┌──

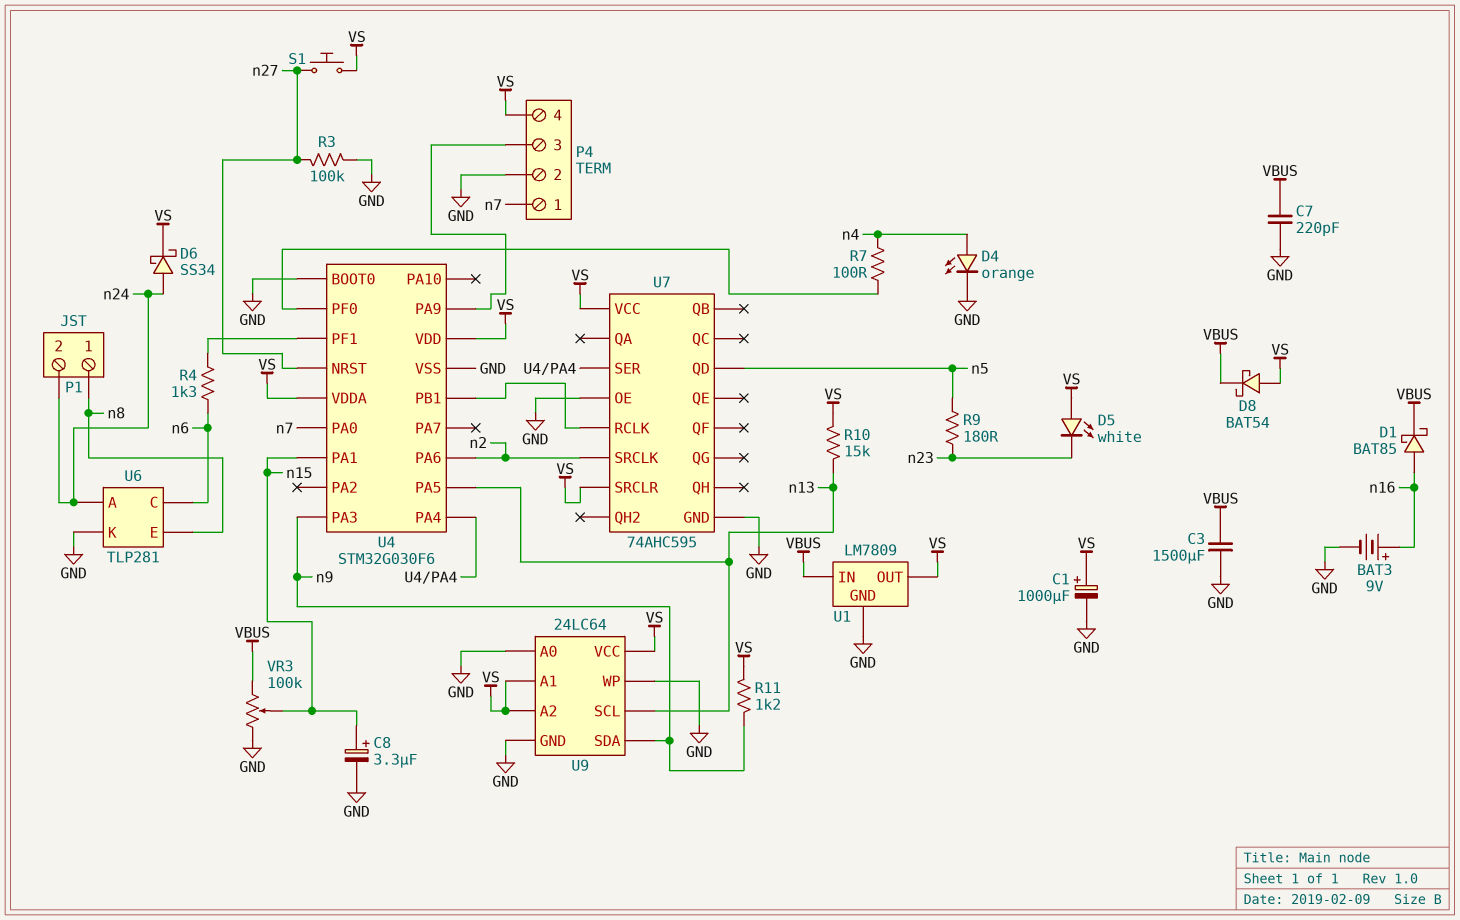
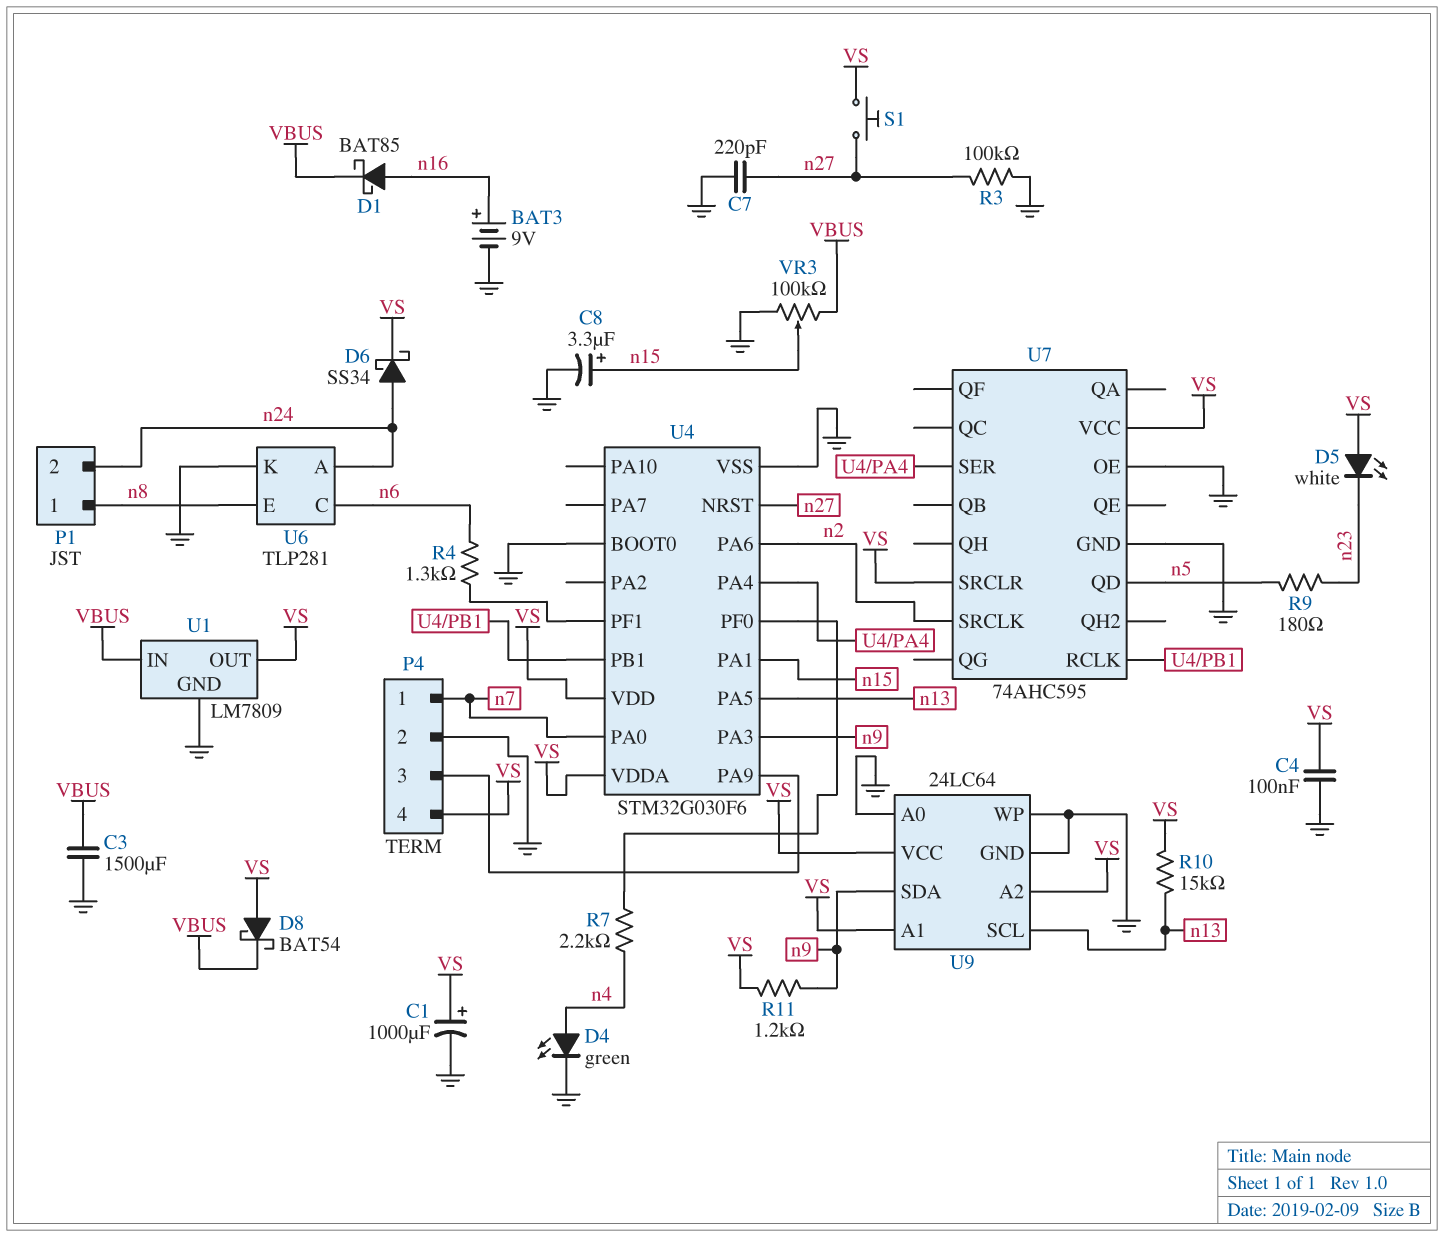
C4: none -> 100nF (GND, VS)
C7: 220pF (GND, VBUS) -> 220pF (GND, n27)
D4: LED orange (A n4, K GND) -> LED green (A n4, K GND)
R7: 100 (U4/PF0, n4) -> 2.2k (U4/PF0, n4)

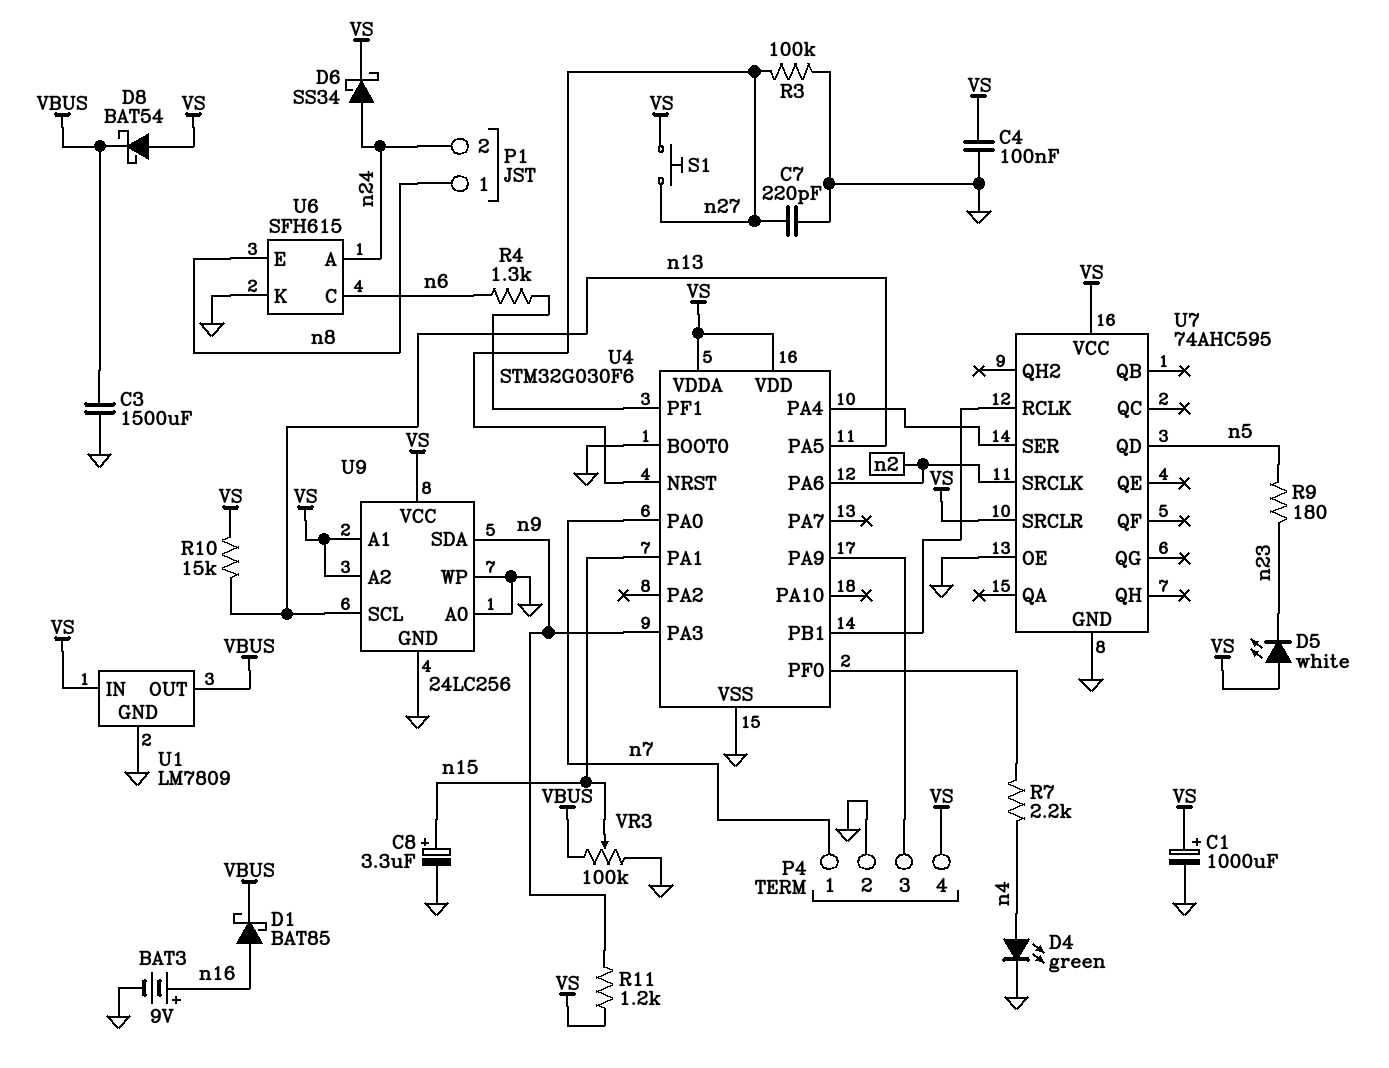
U1 pin IN: VBUS -> VS
U1 pin OUT: VS -> VBUS
U6: TLP281 -> SFH615
U9: 24LC64 -> 24LC256

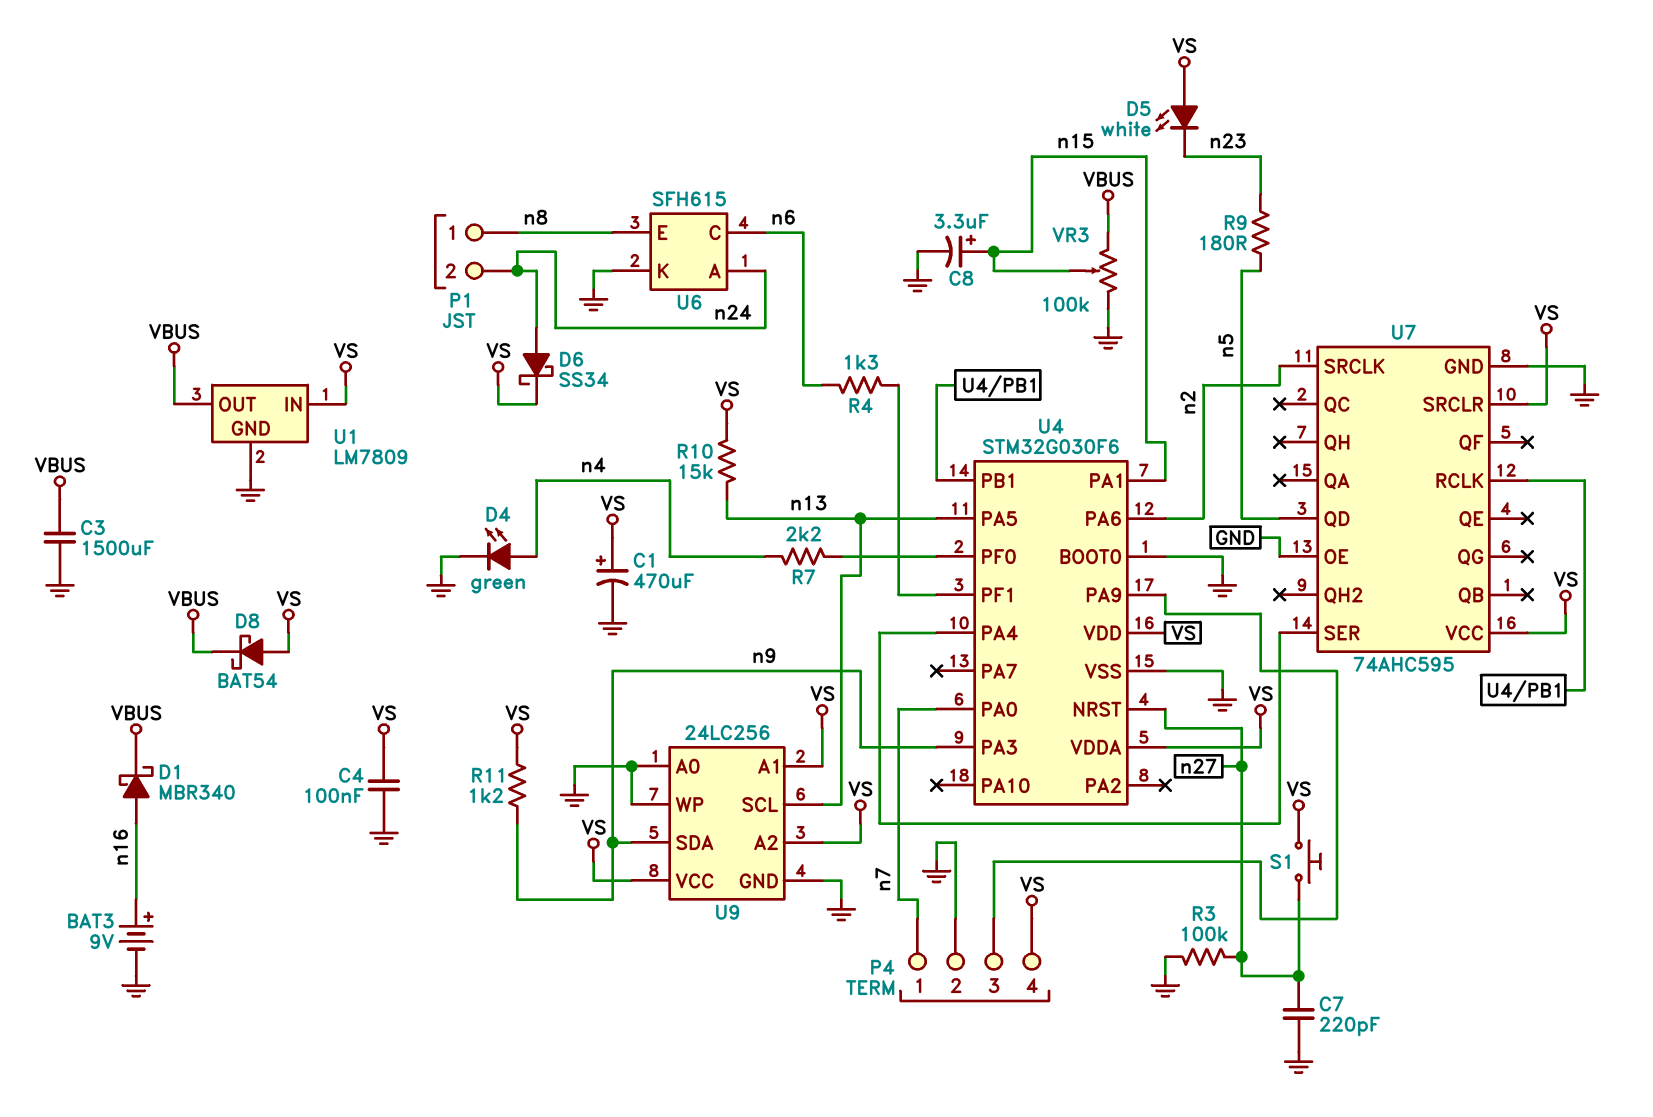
C1: 1000uF (plus VS, minus GND) -> 470uF (plus VS, minus GND)
D1: schottky BAT85 (A n16, K VBUS) -> schottky MBR340 (A n16, K VBUS)

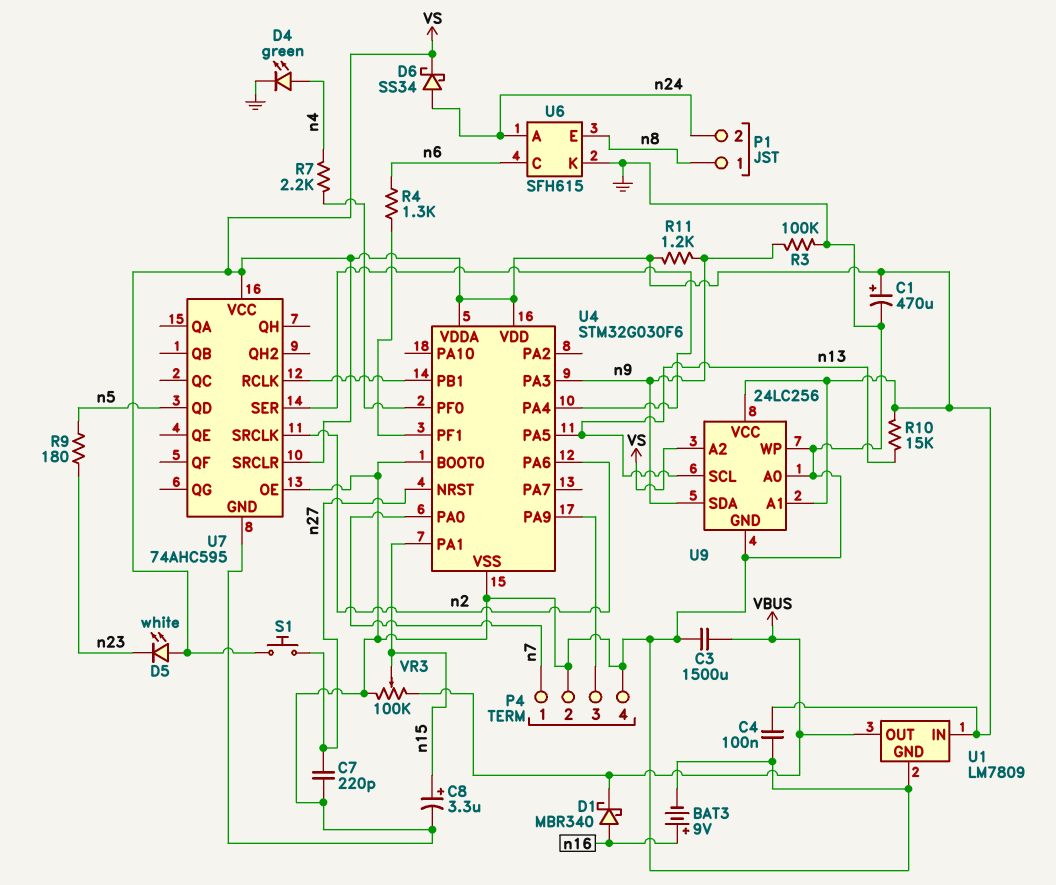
D8: schottky BAT54 (A VS, K VBUS) -> none
P4 pin 4: VS -> GND
R3: 100k (GND, n27) -> 100k (GND, n9)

└──

◆ **YOUR TASK**
From the entries above, select each line containing the string "schottky".

◆ **RESULT**
D1: schottky BAT85 (A n16, K VBUS) -> schottky MBR340 (A n16, K VBUS)
D8: schottky BAT54 (A VS, K VBUS) -> none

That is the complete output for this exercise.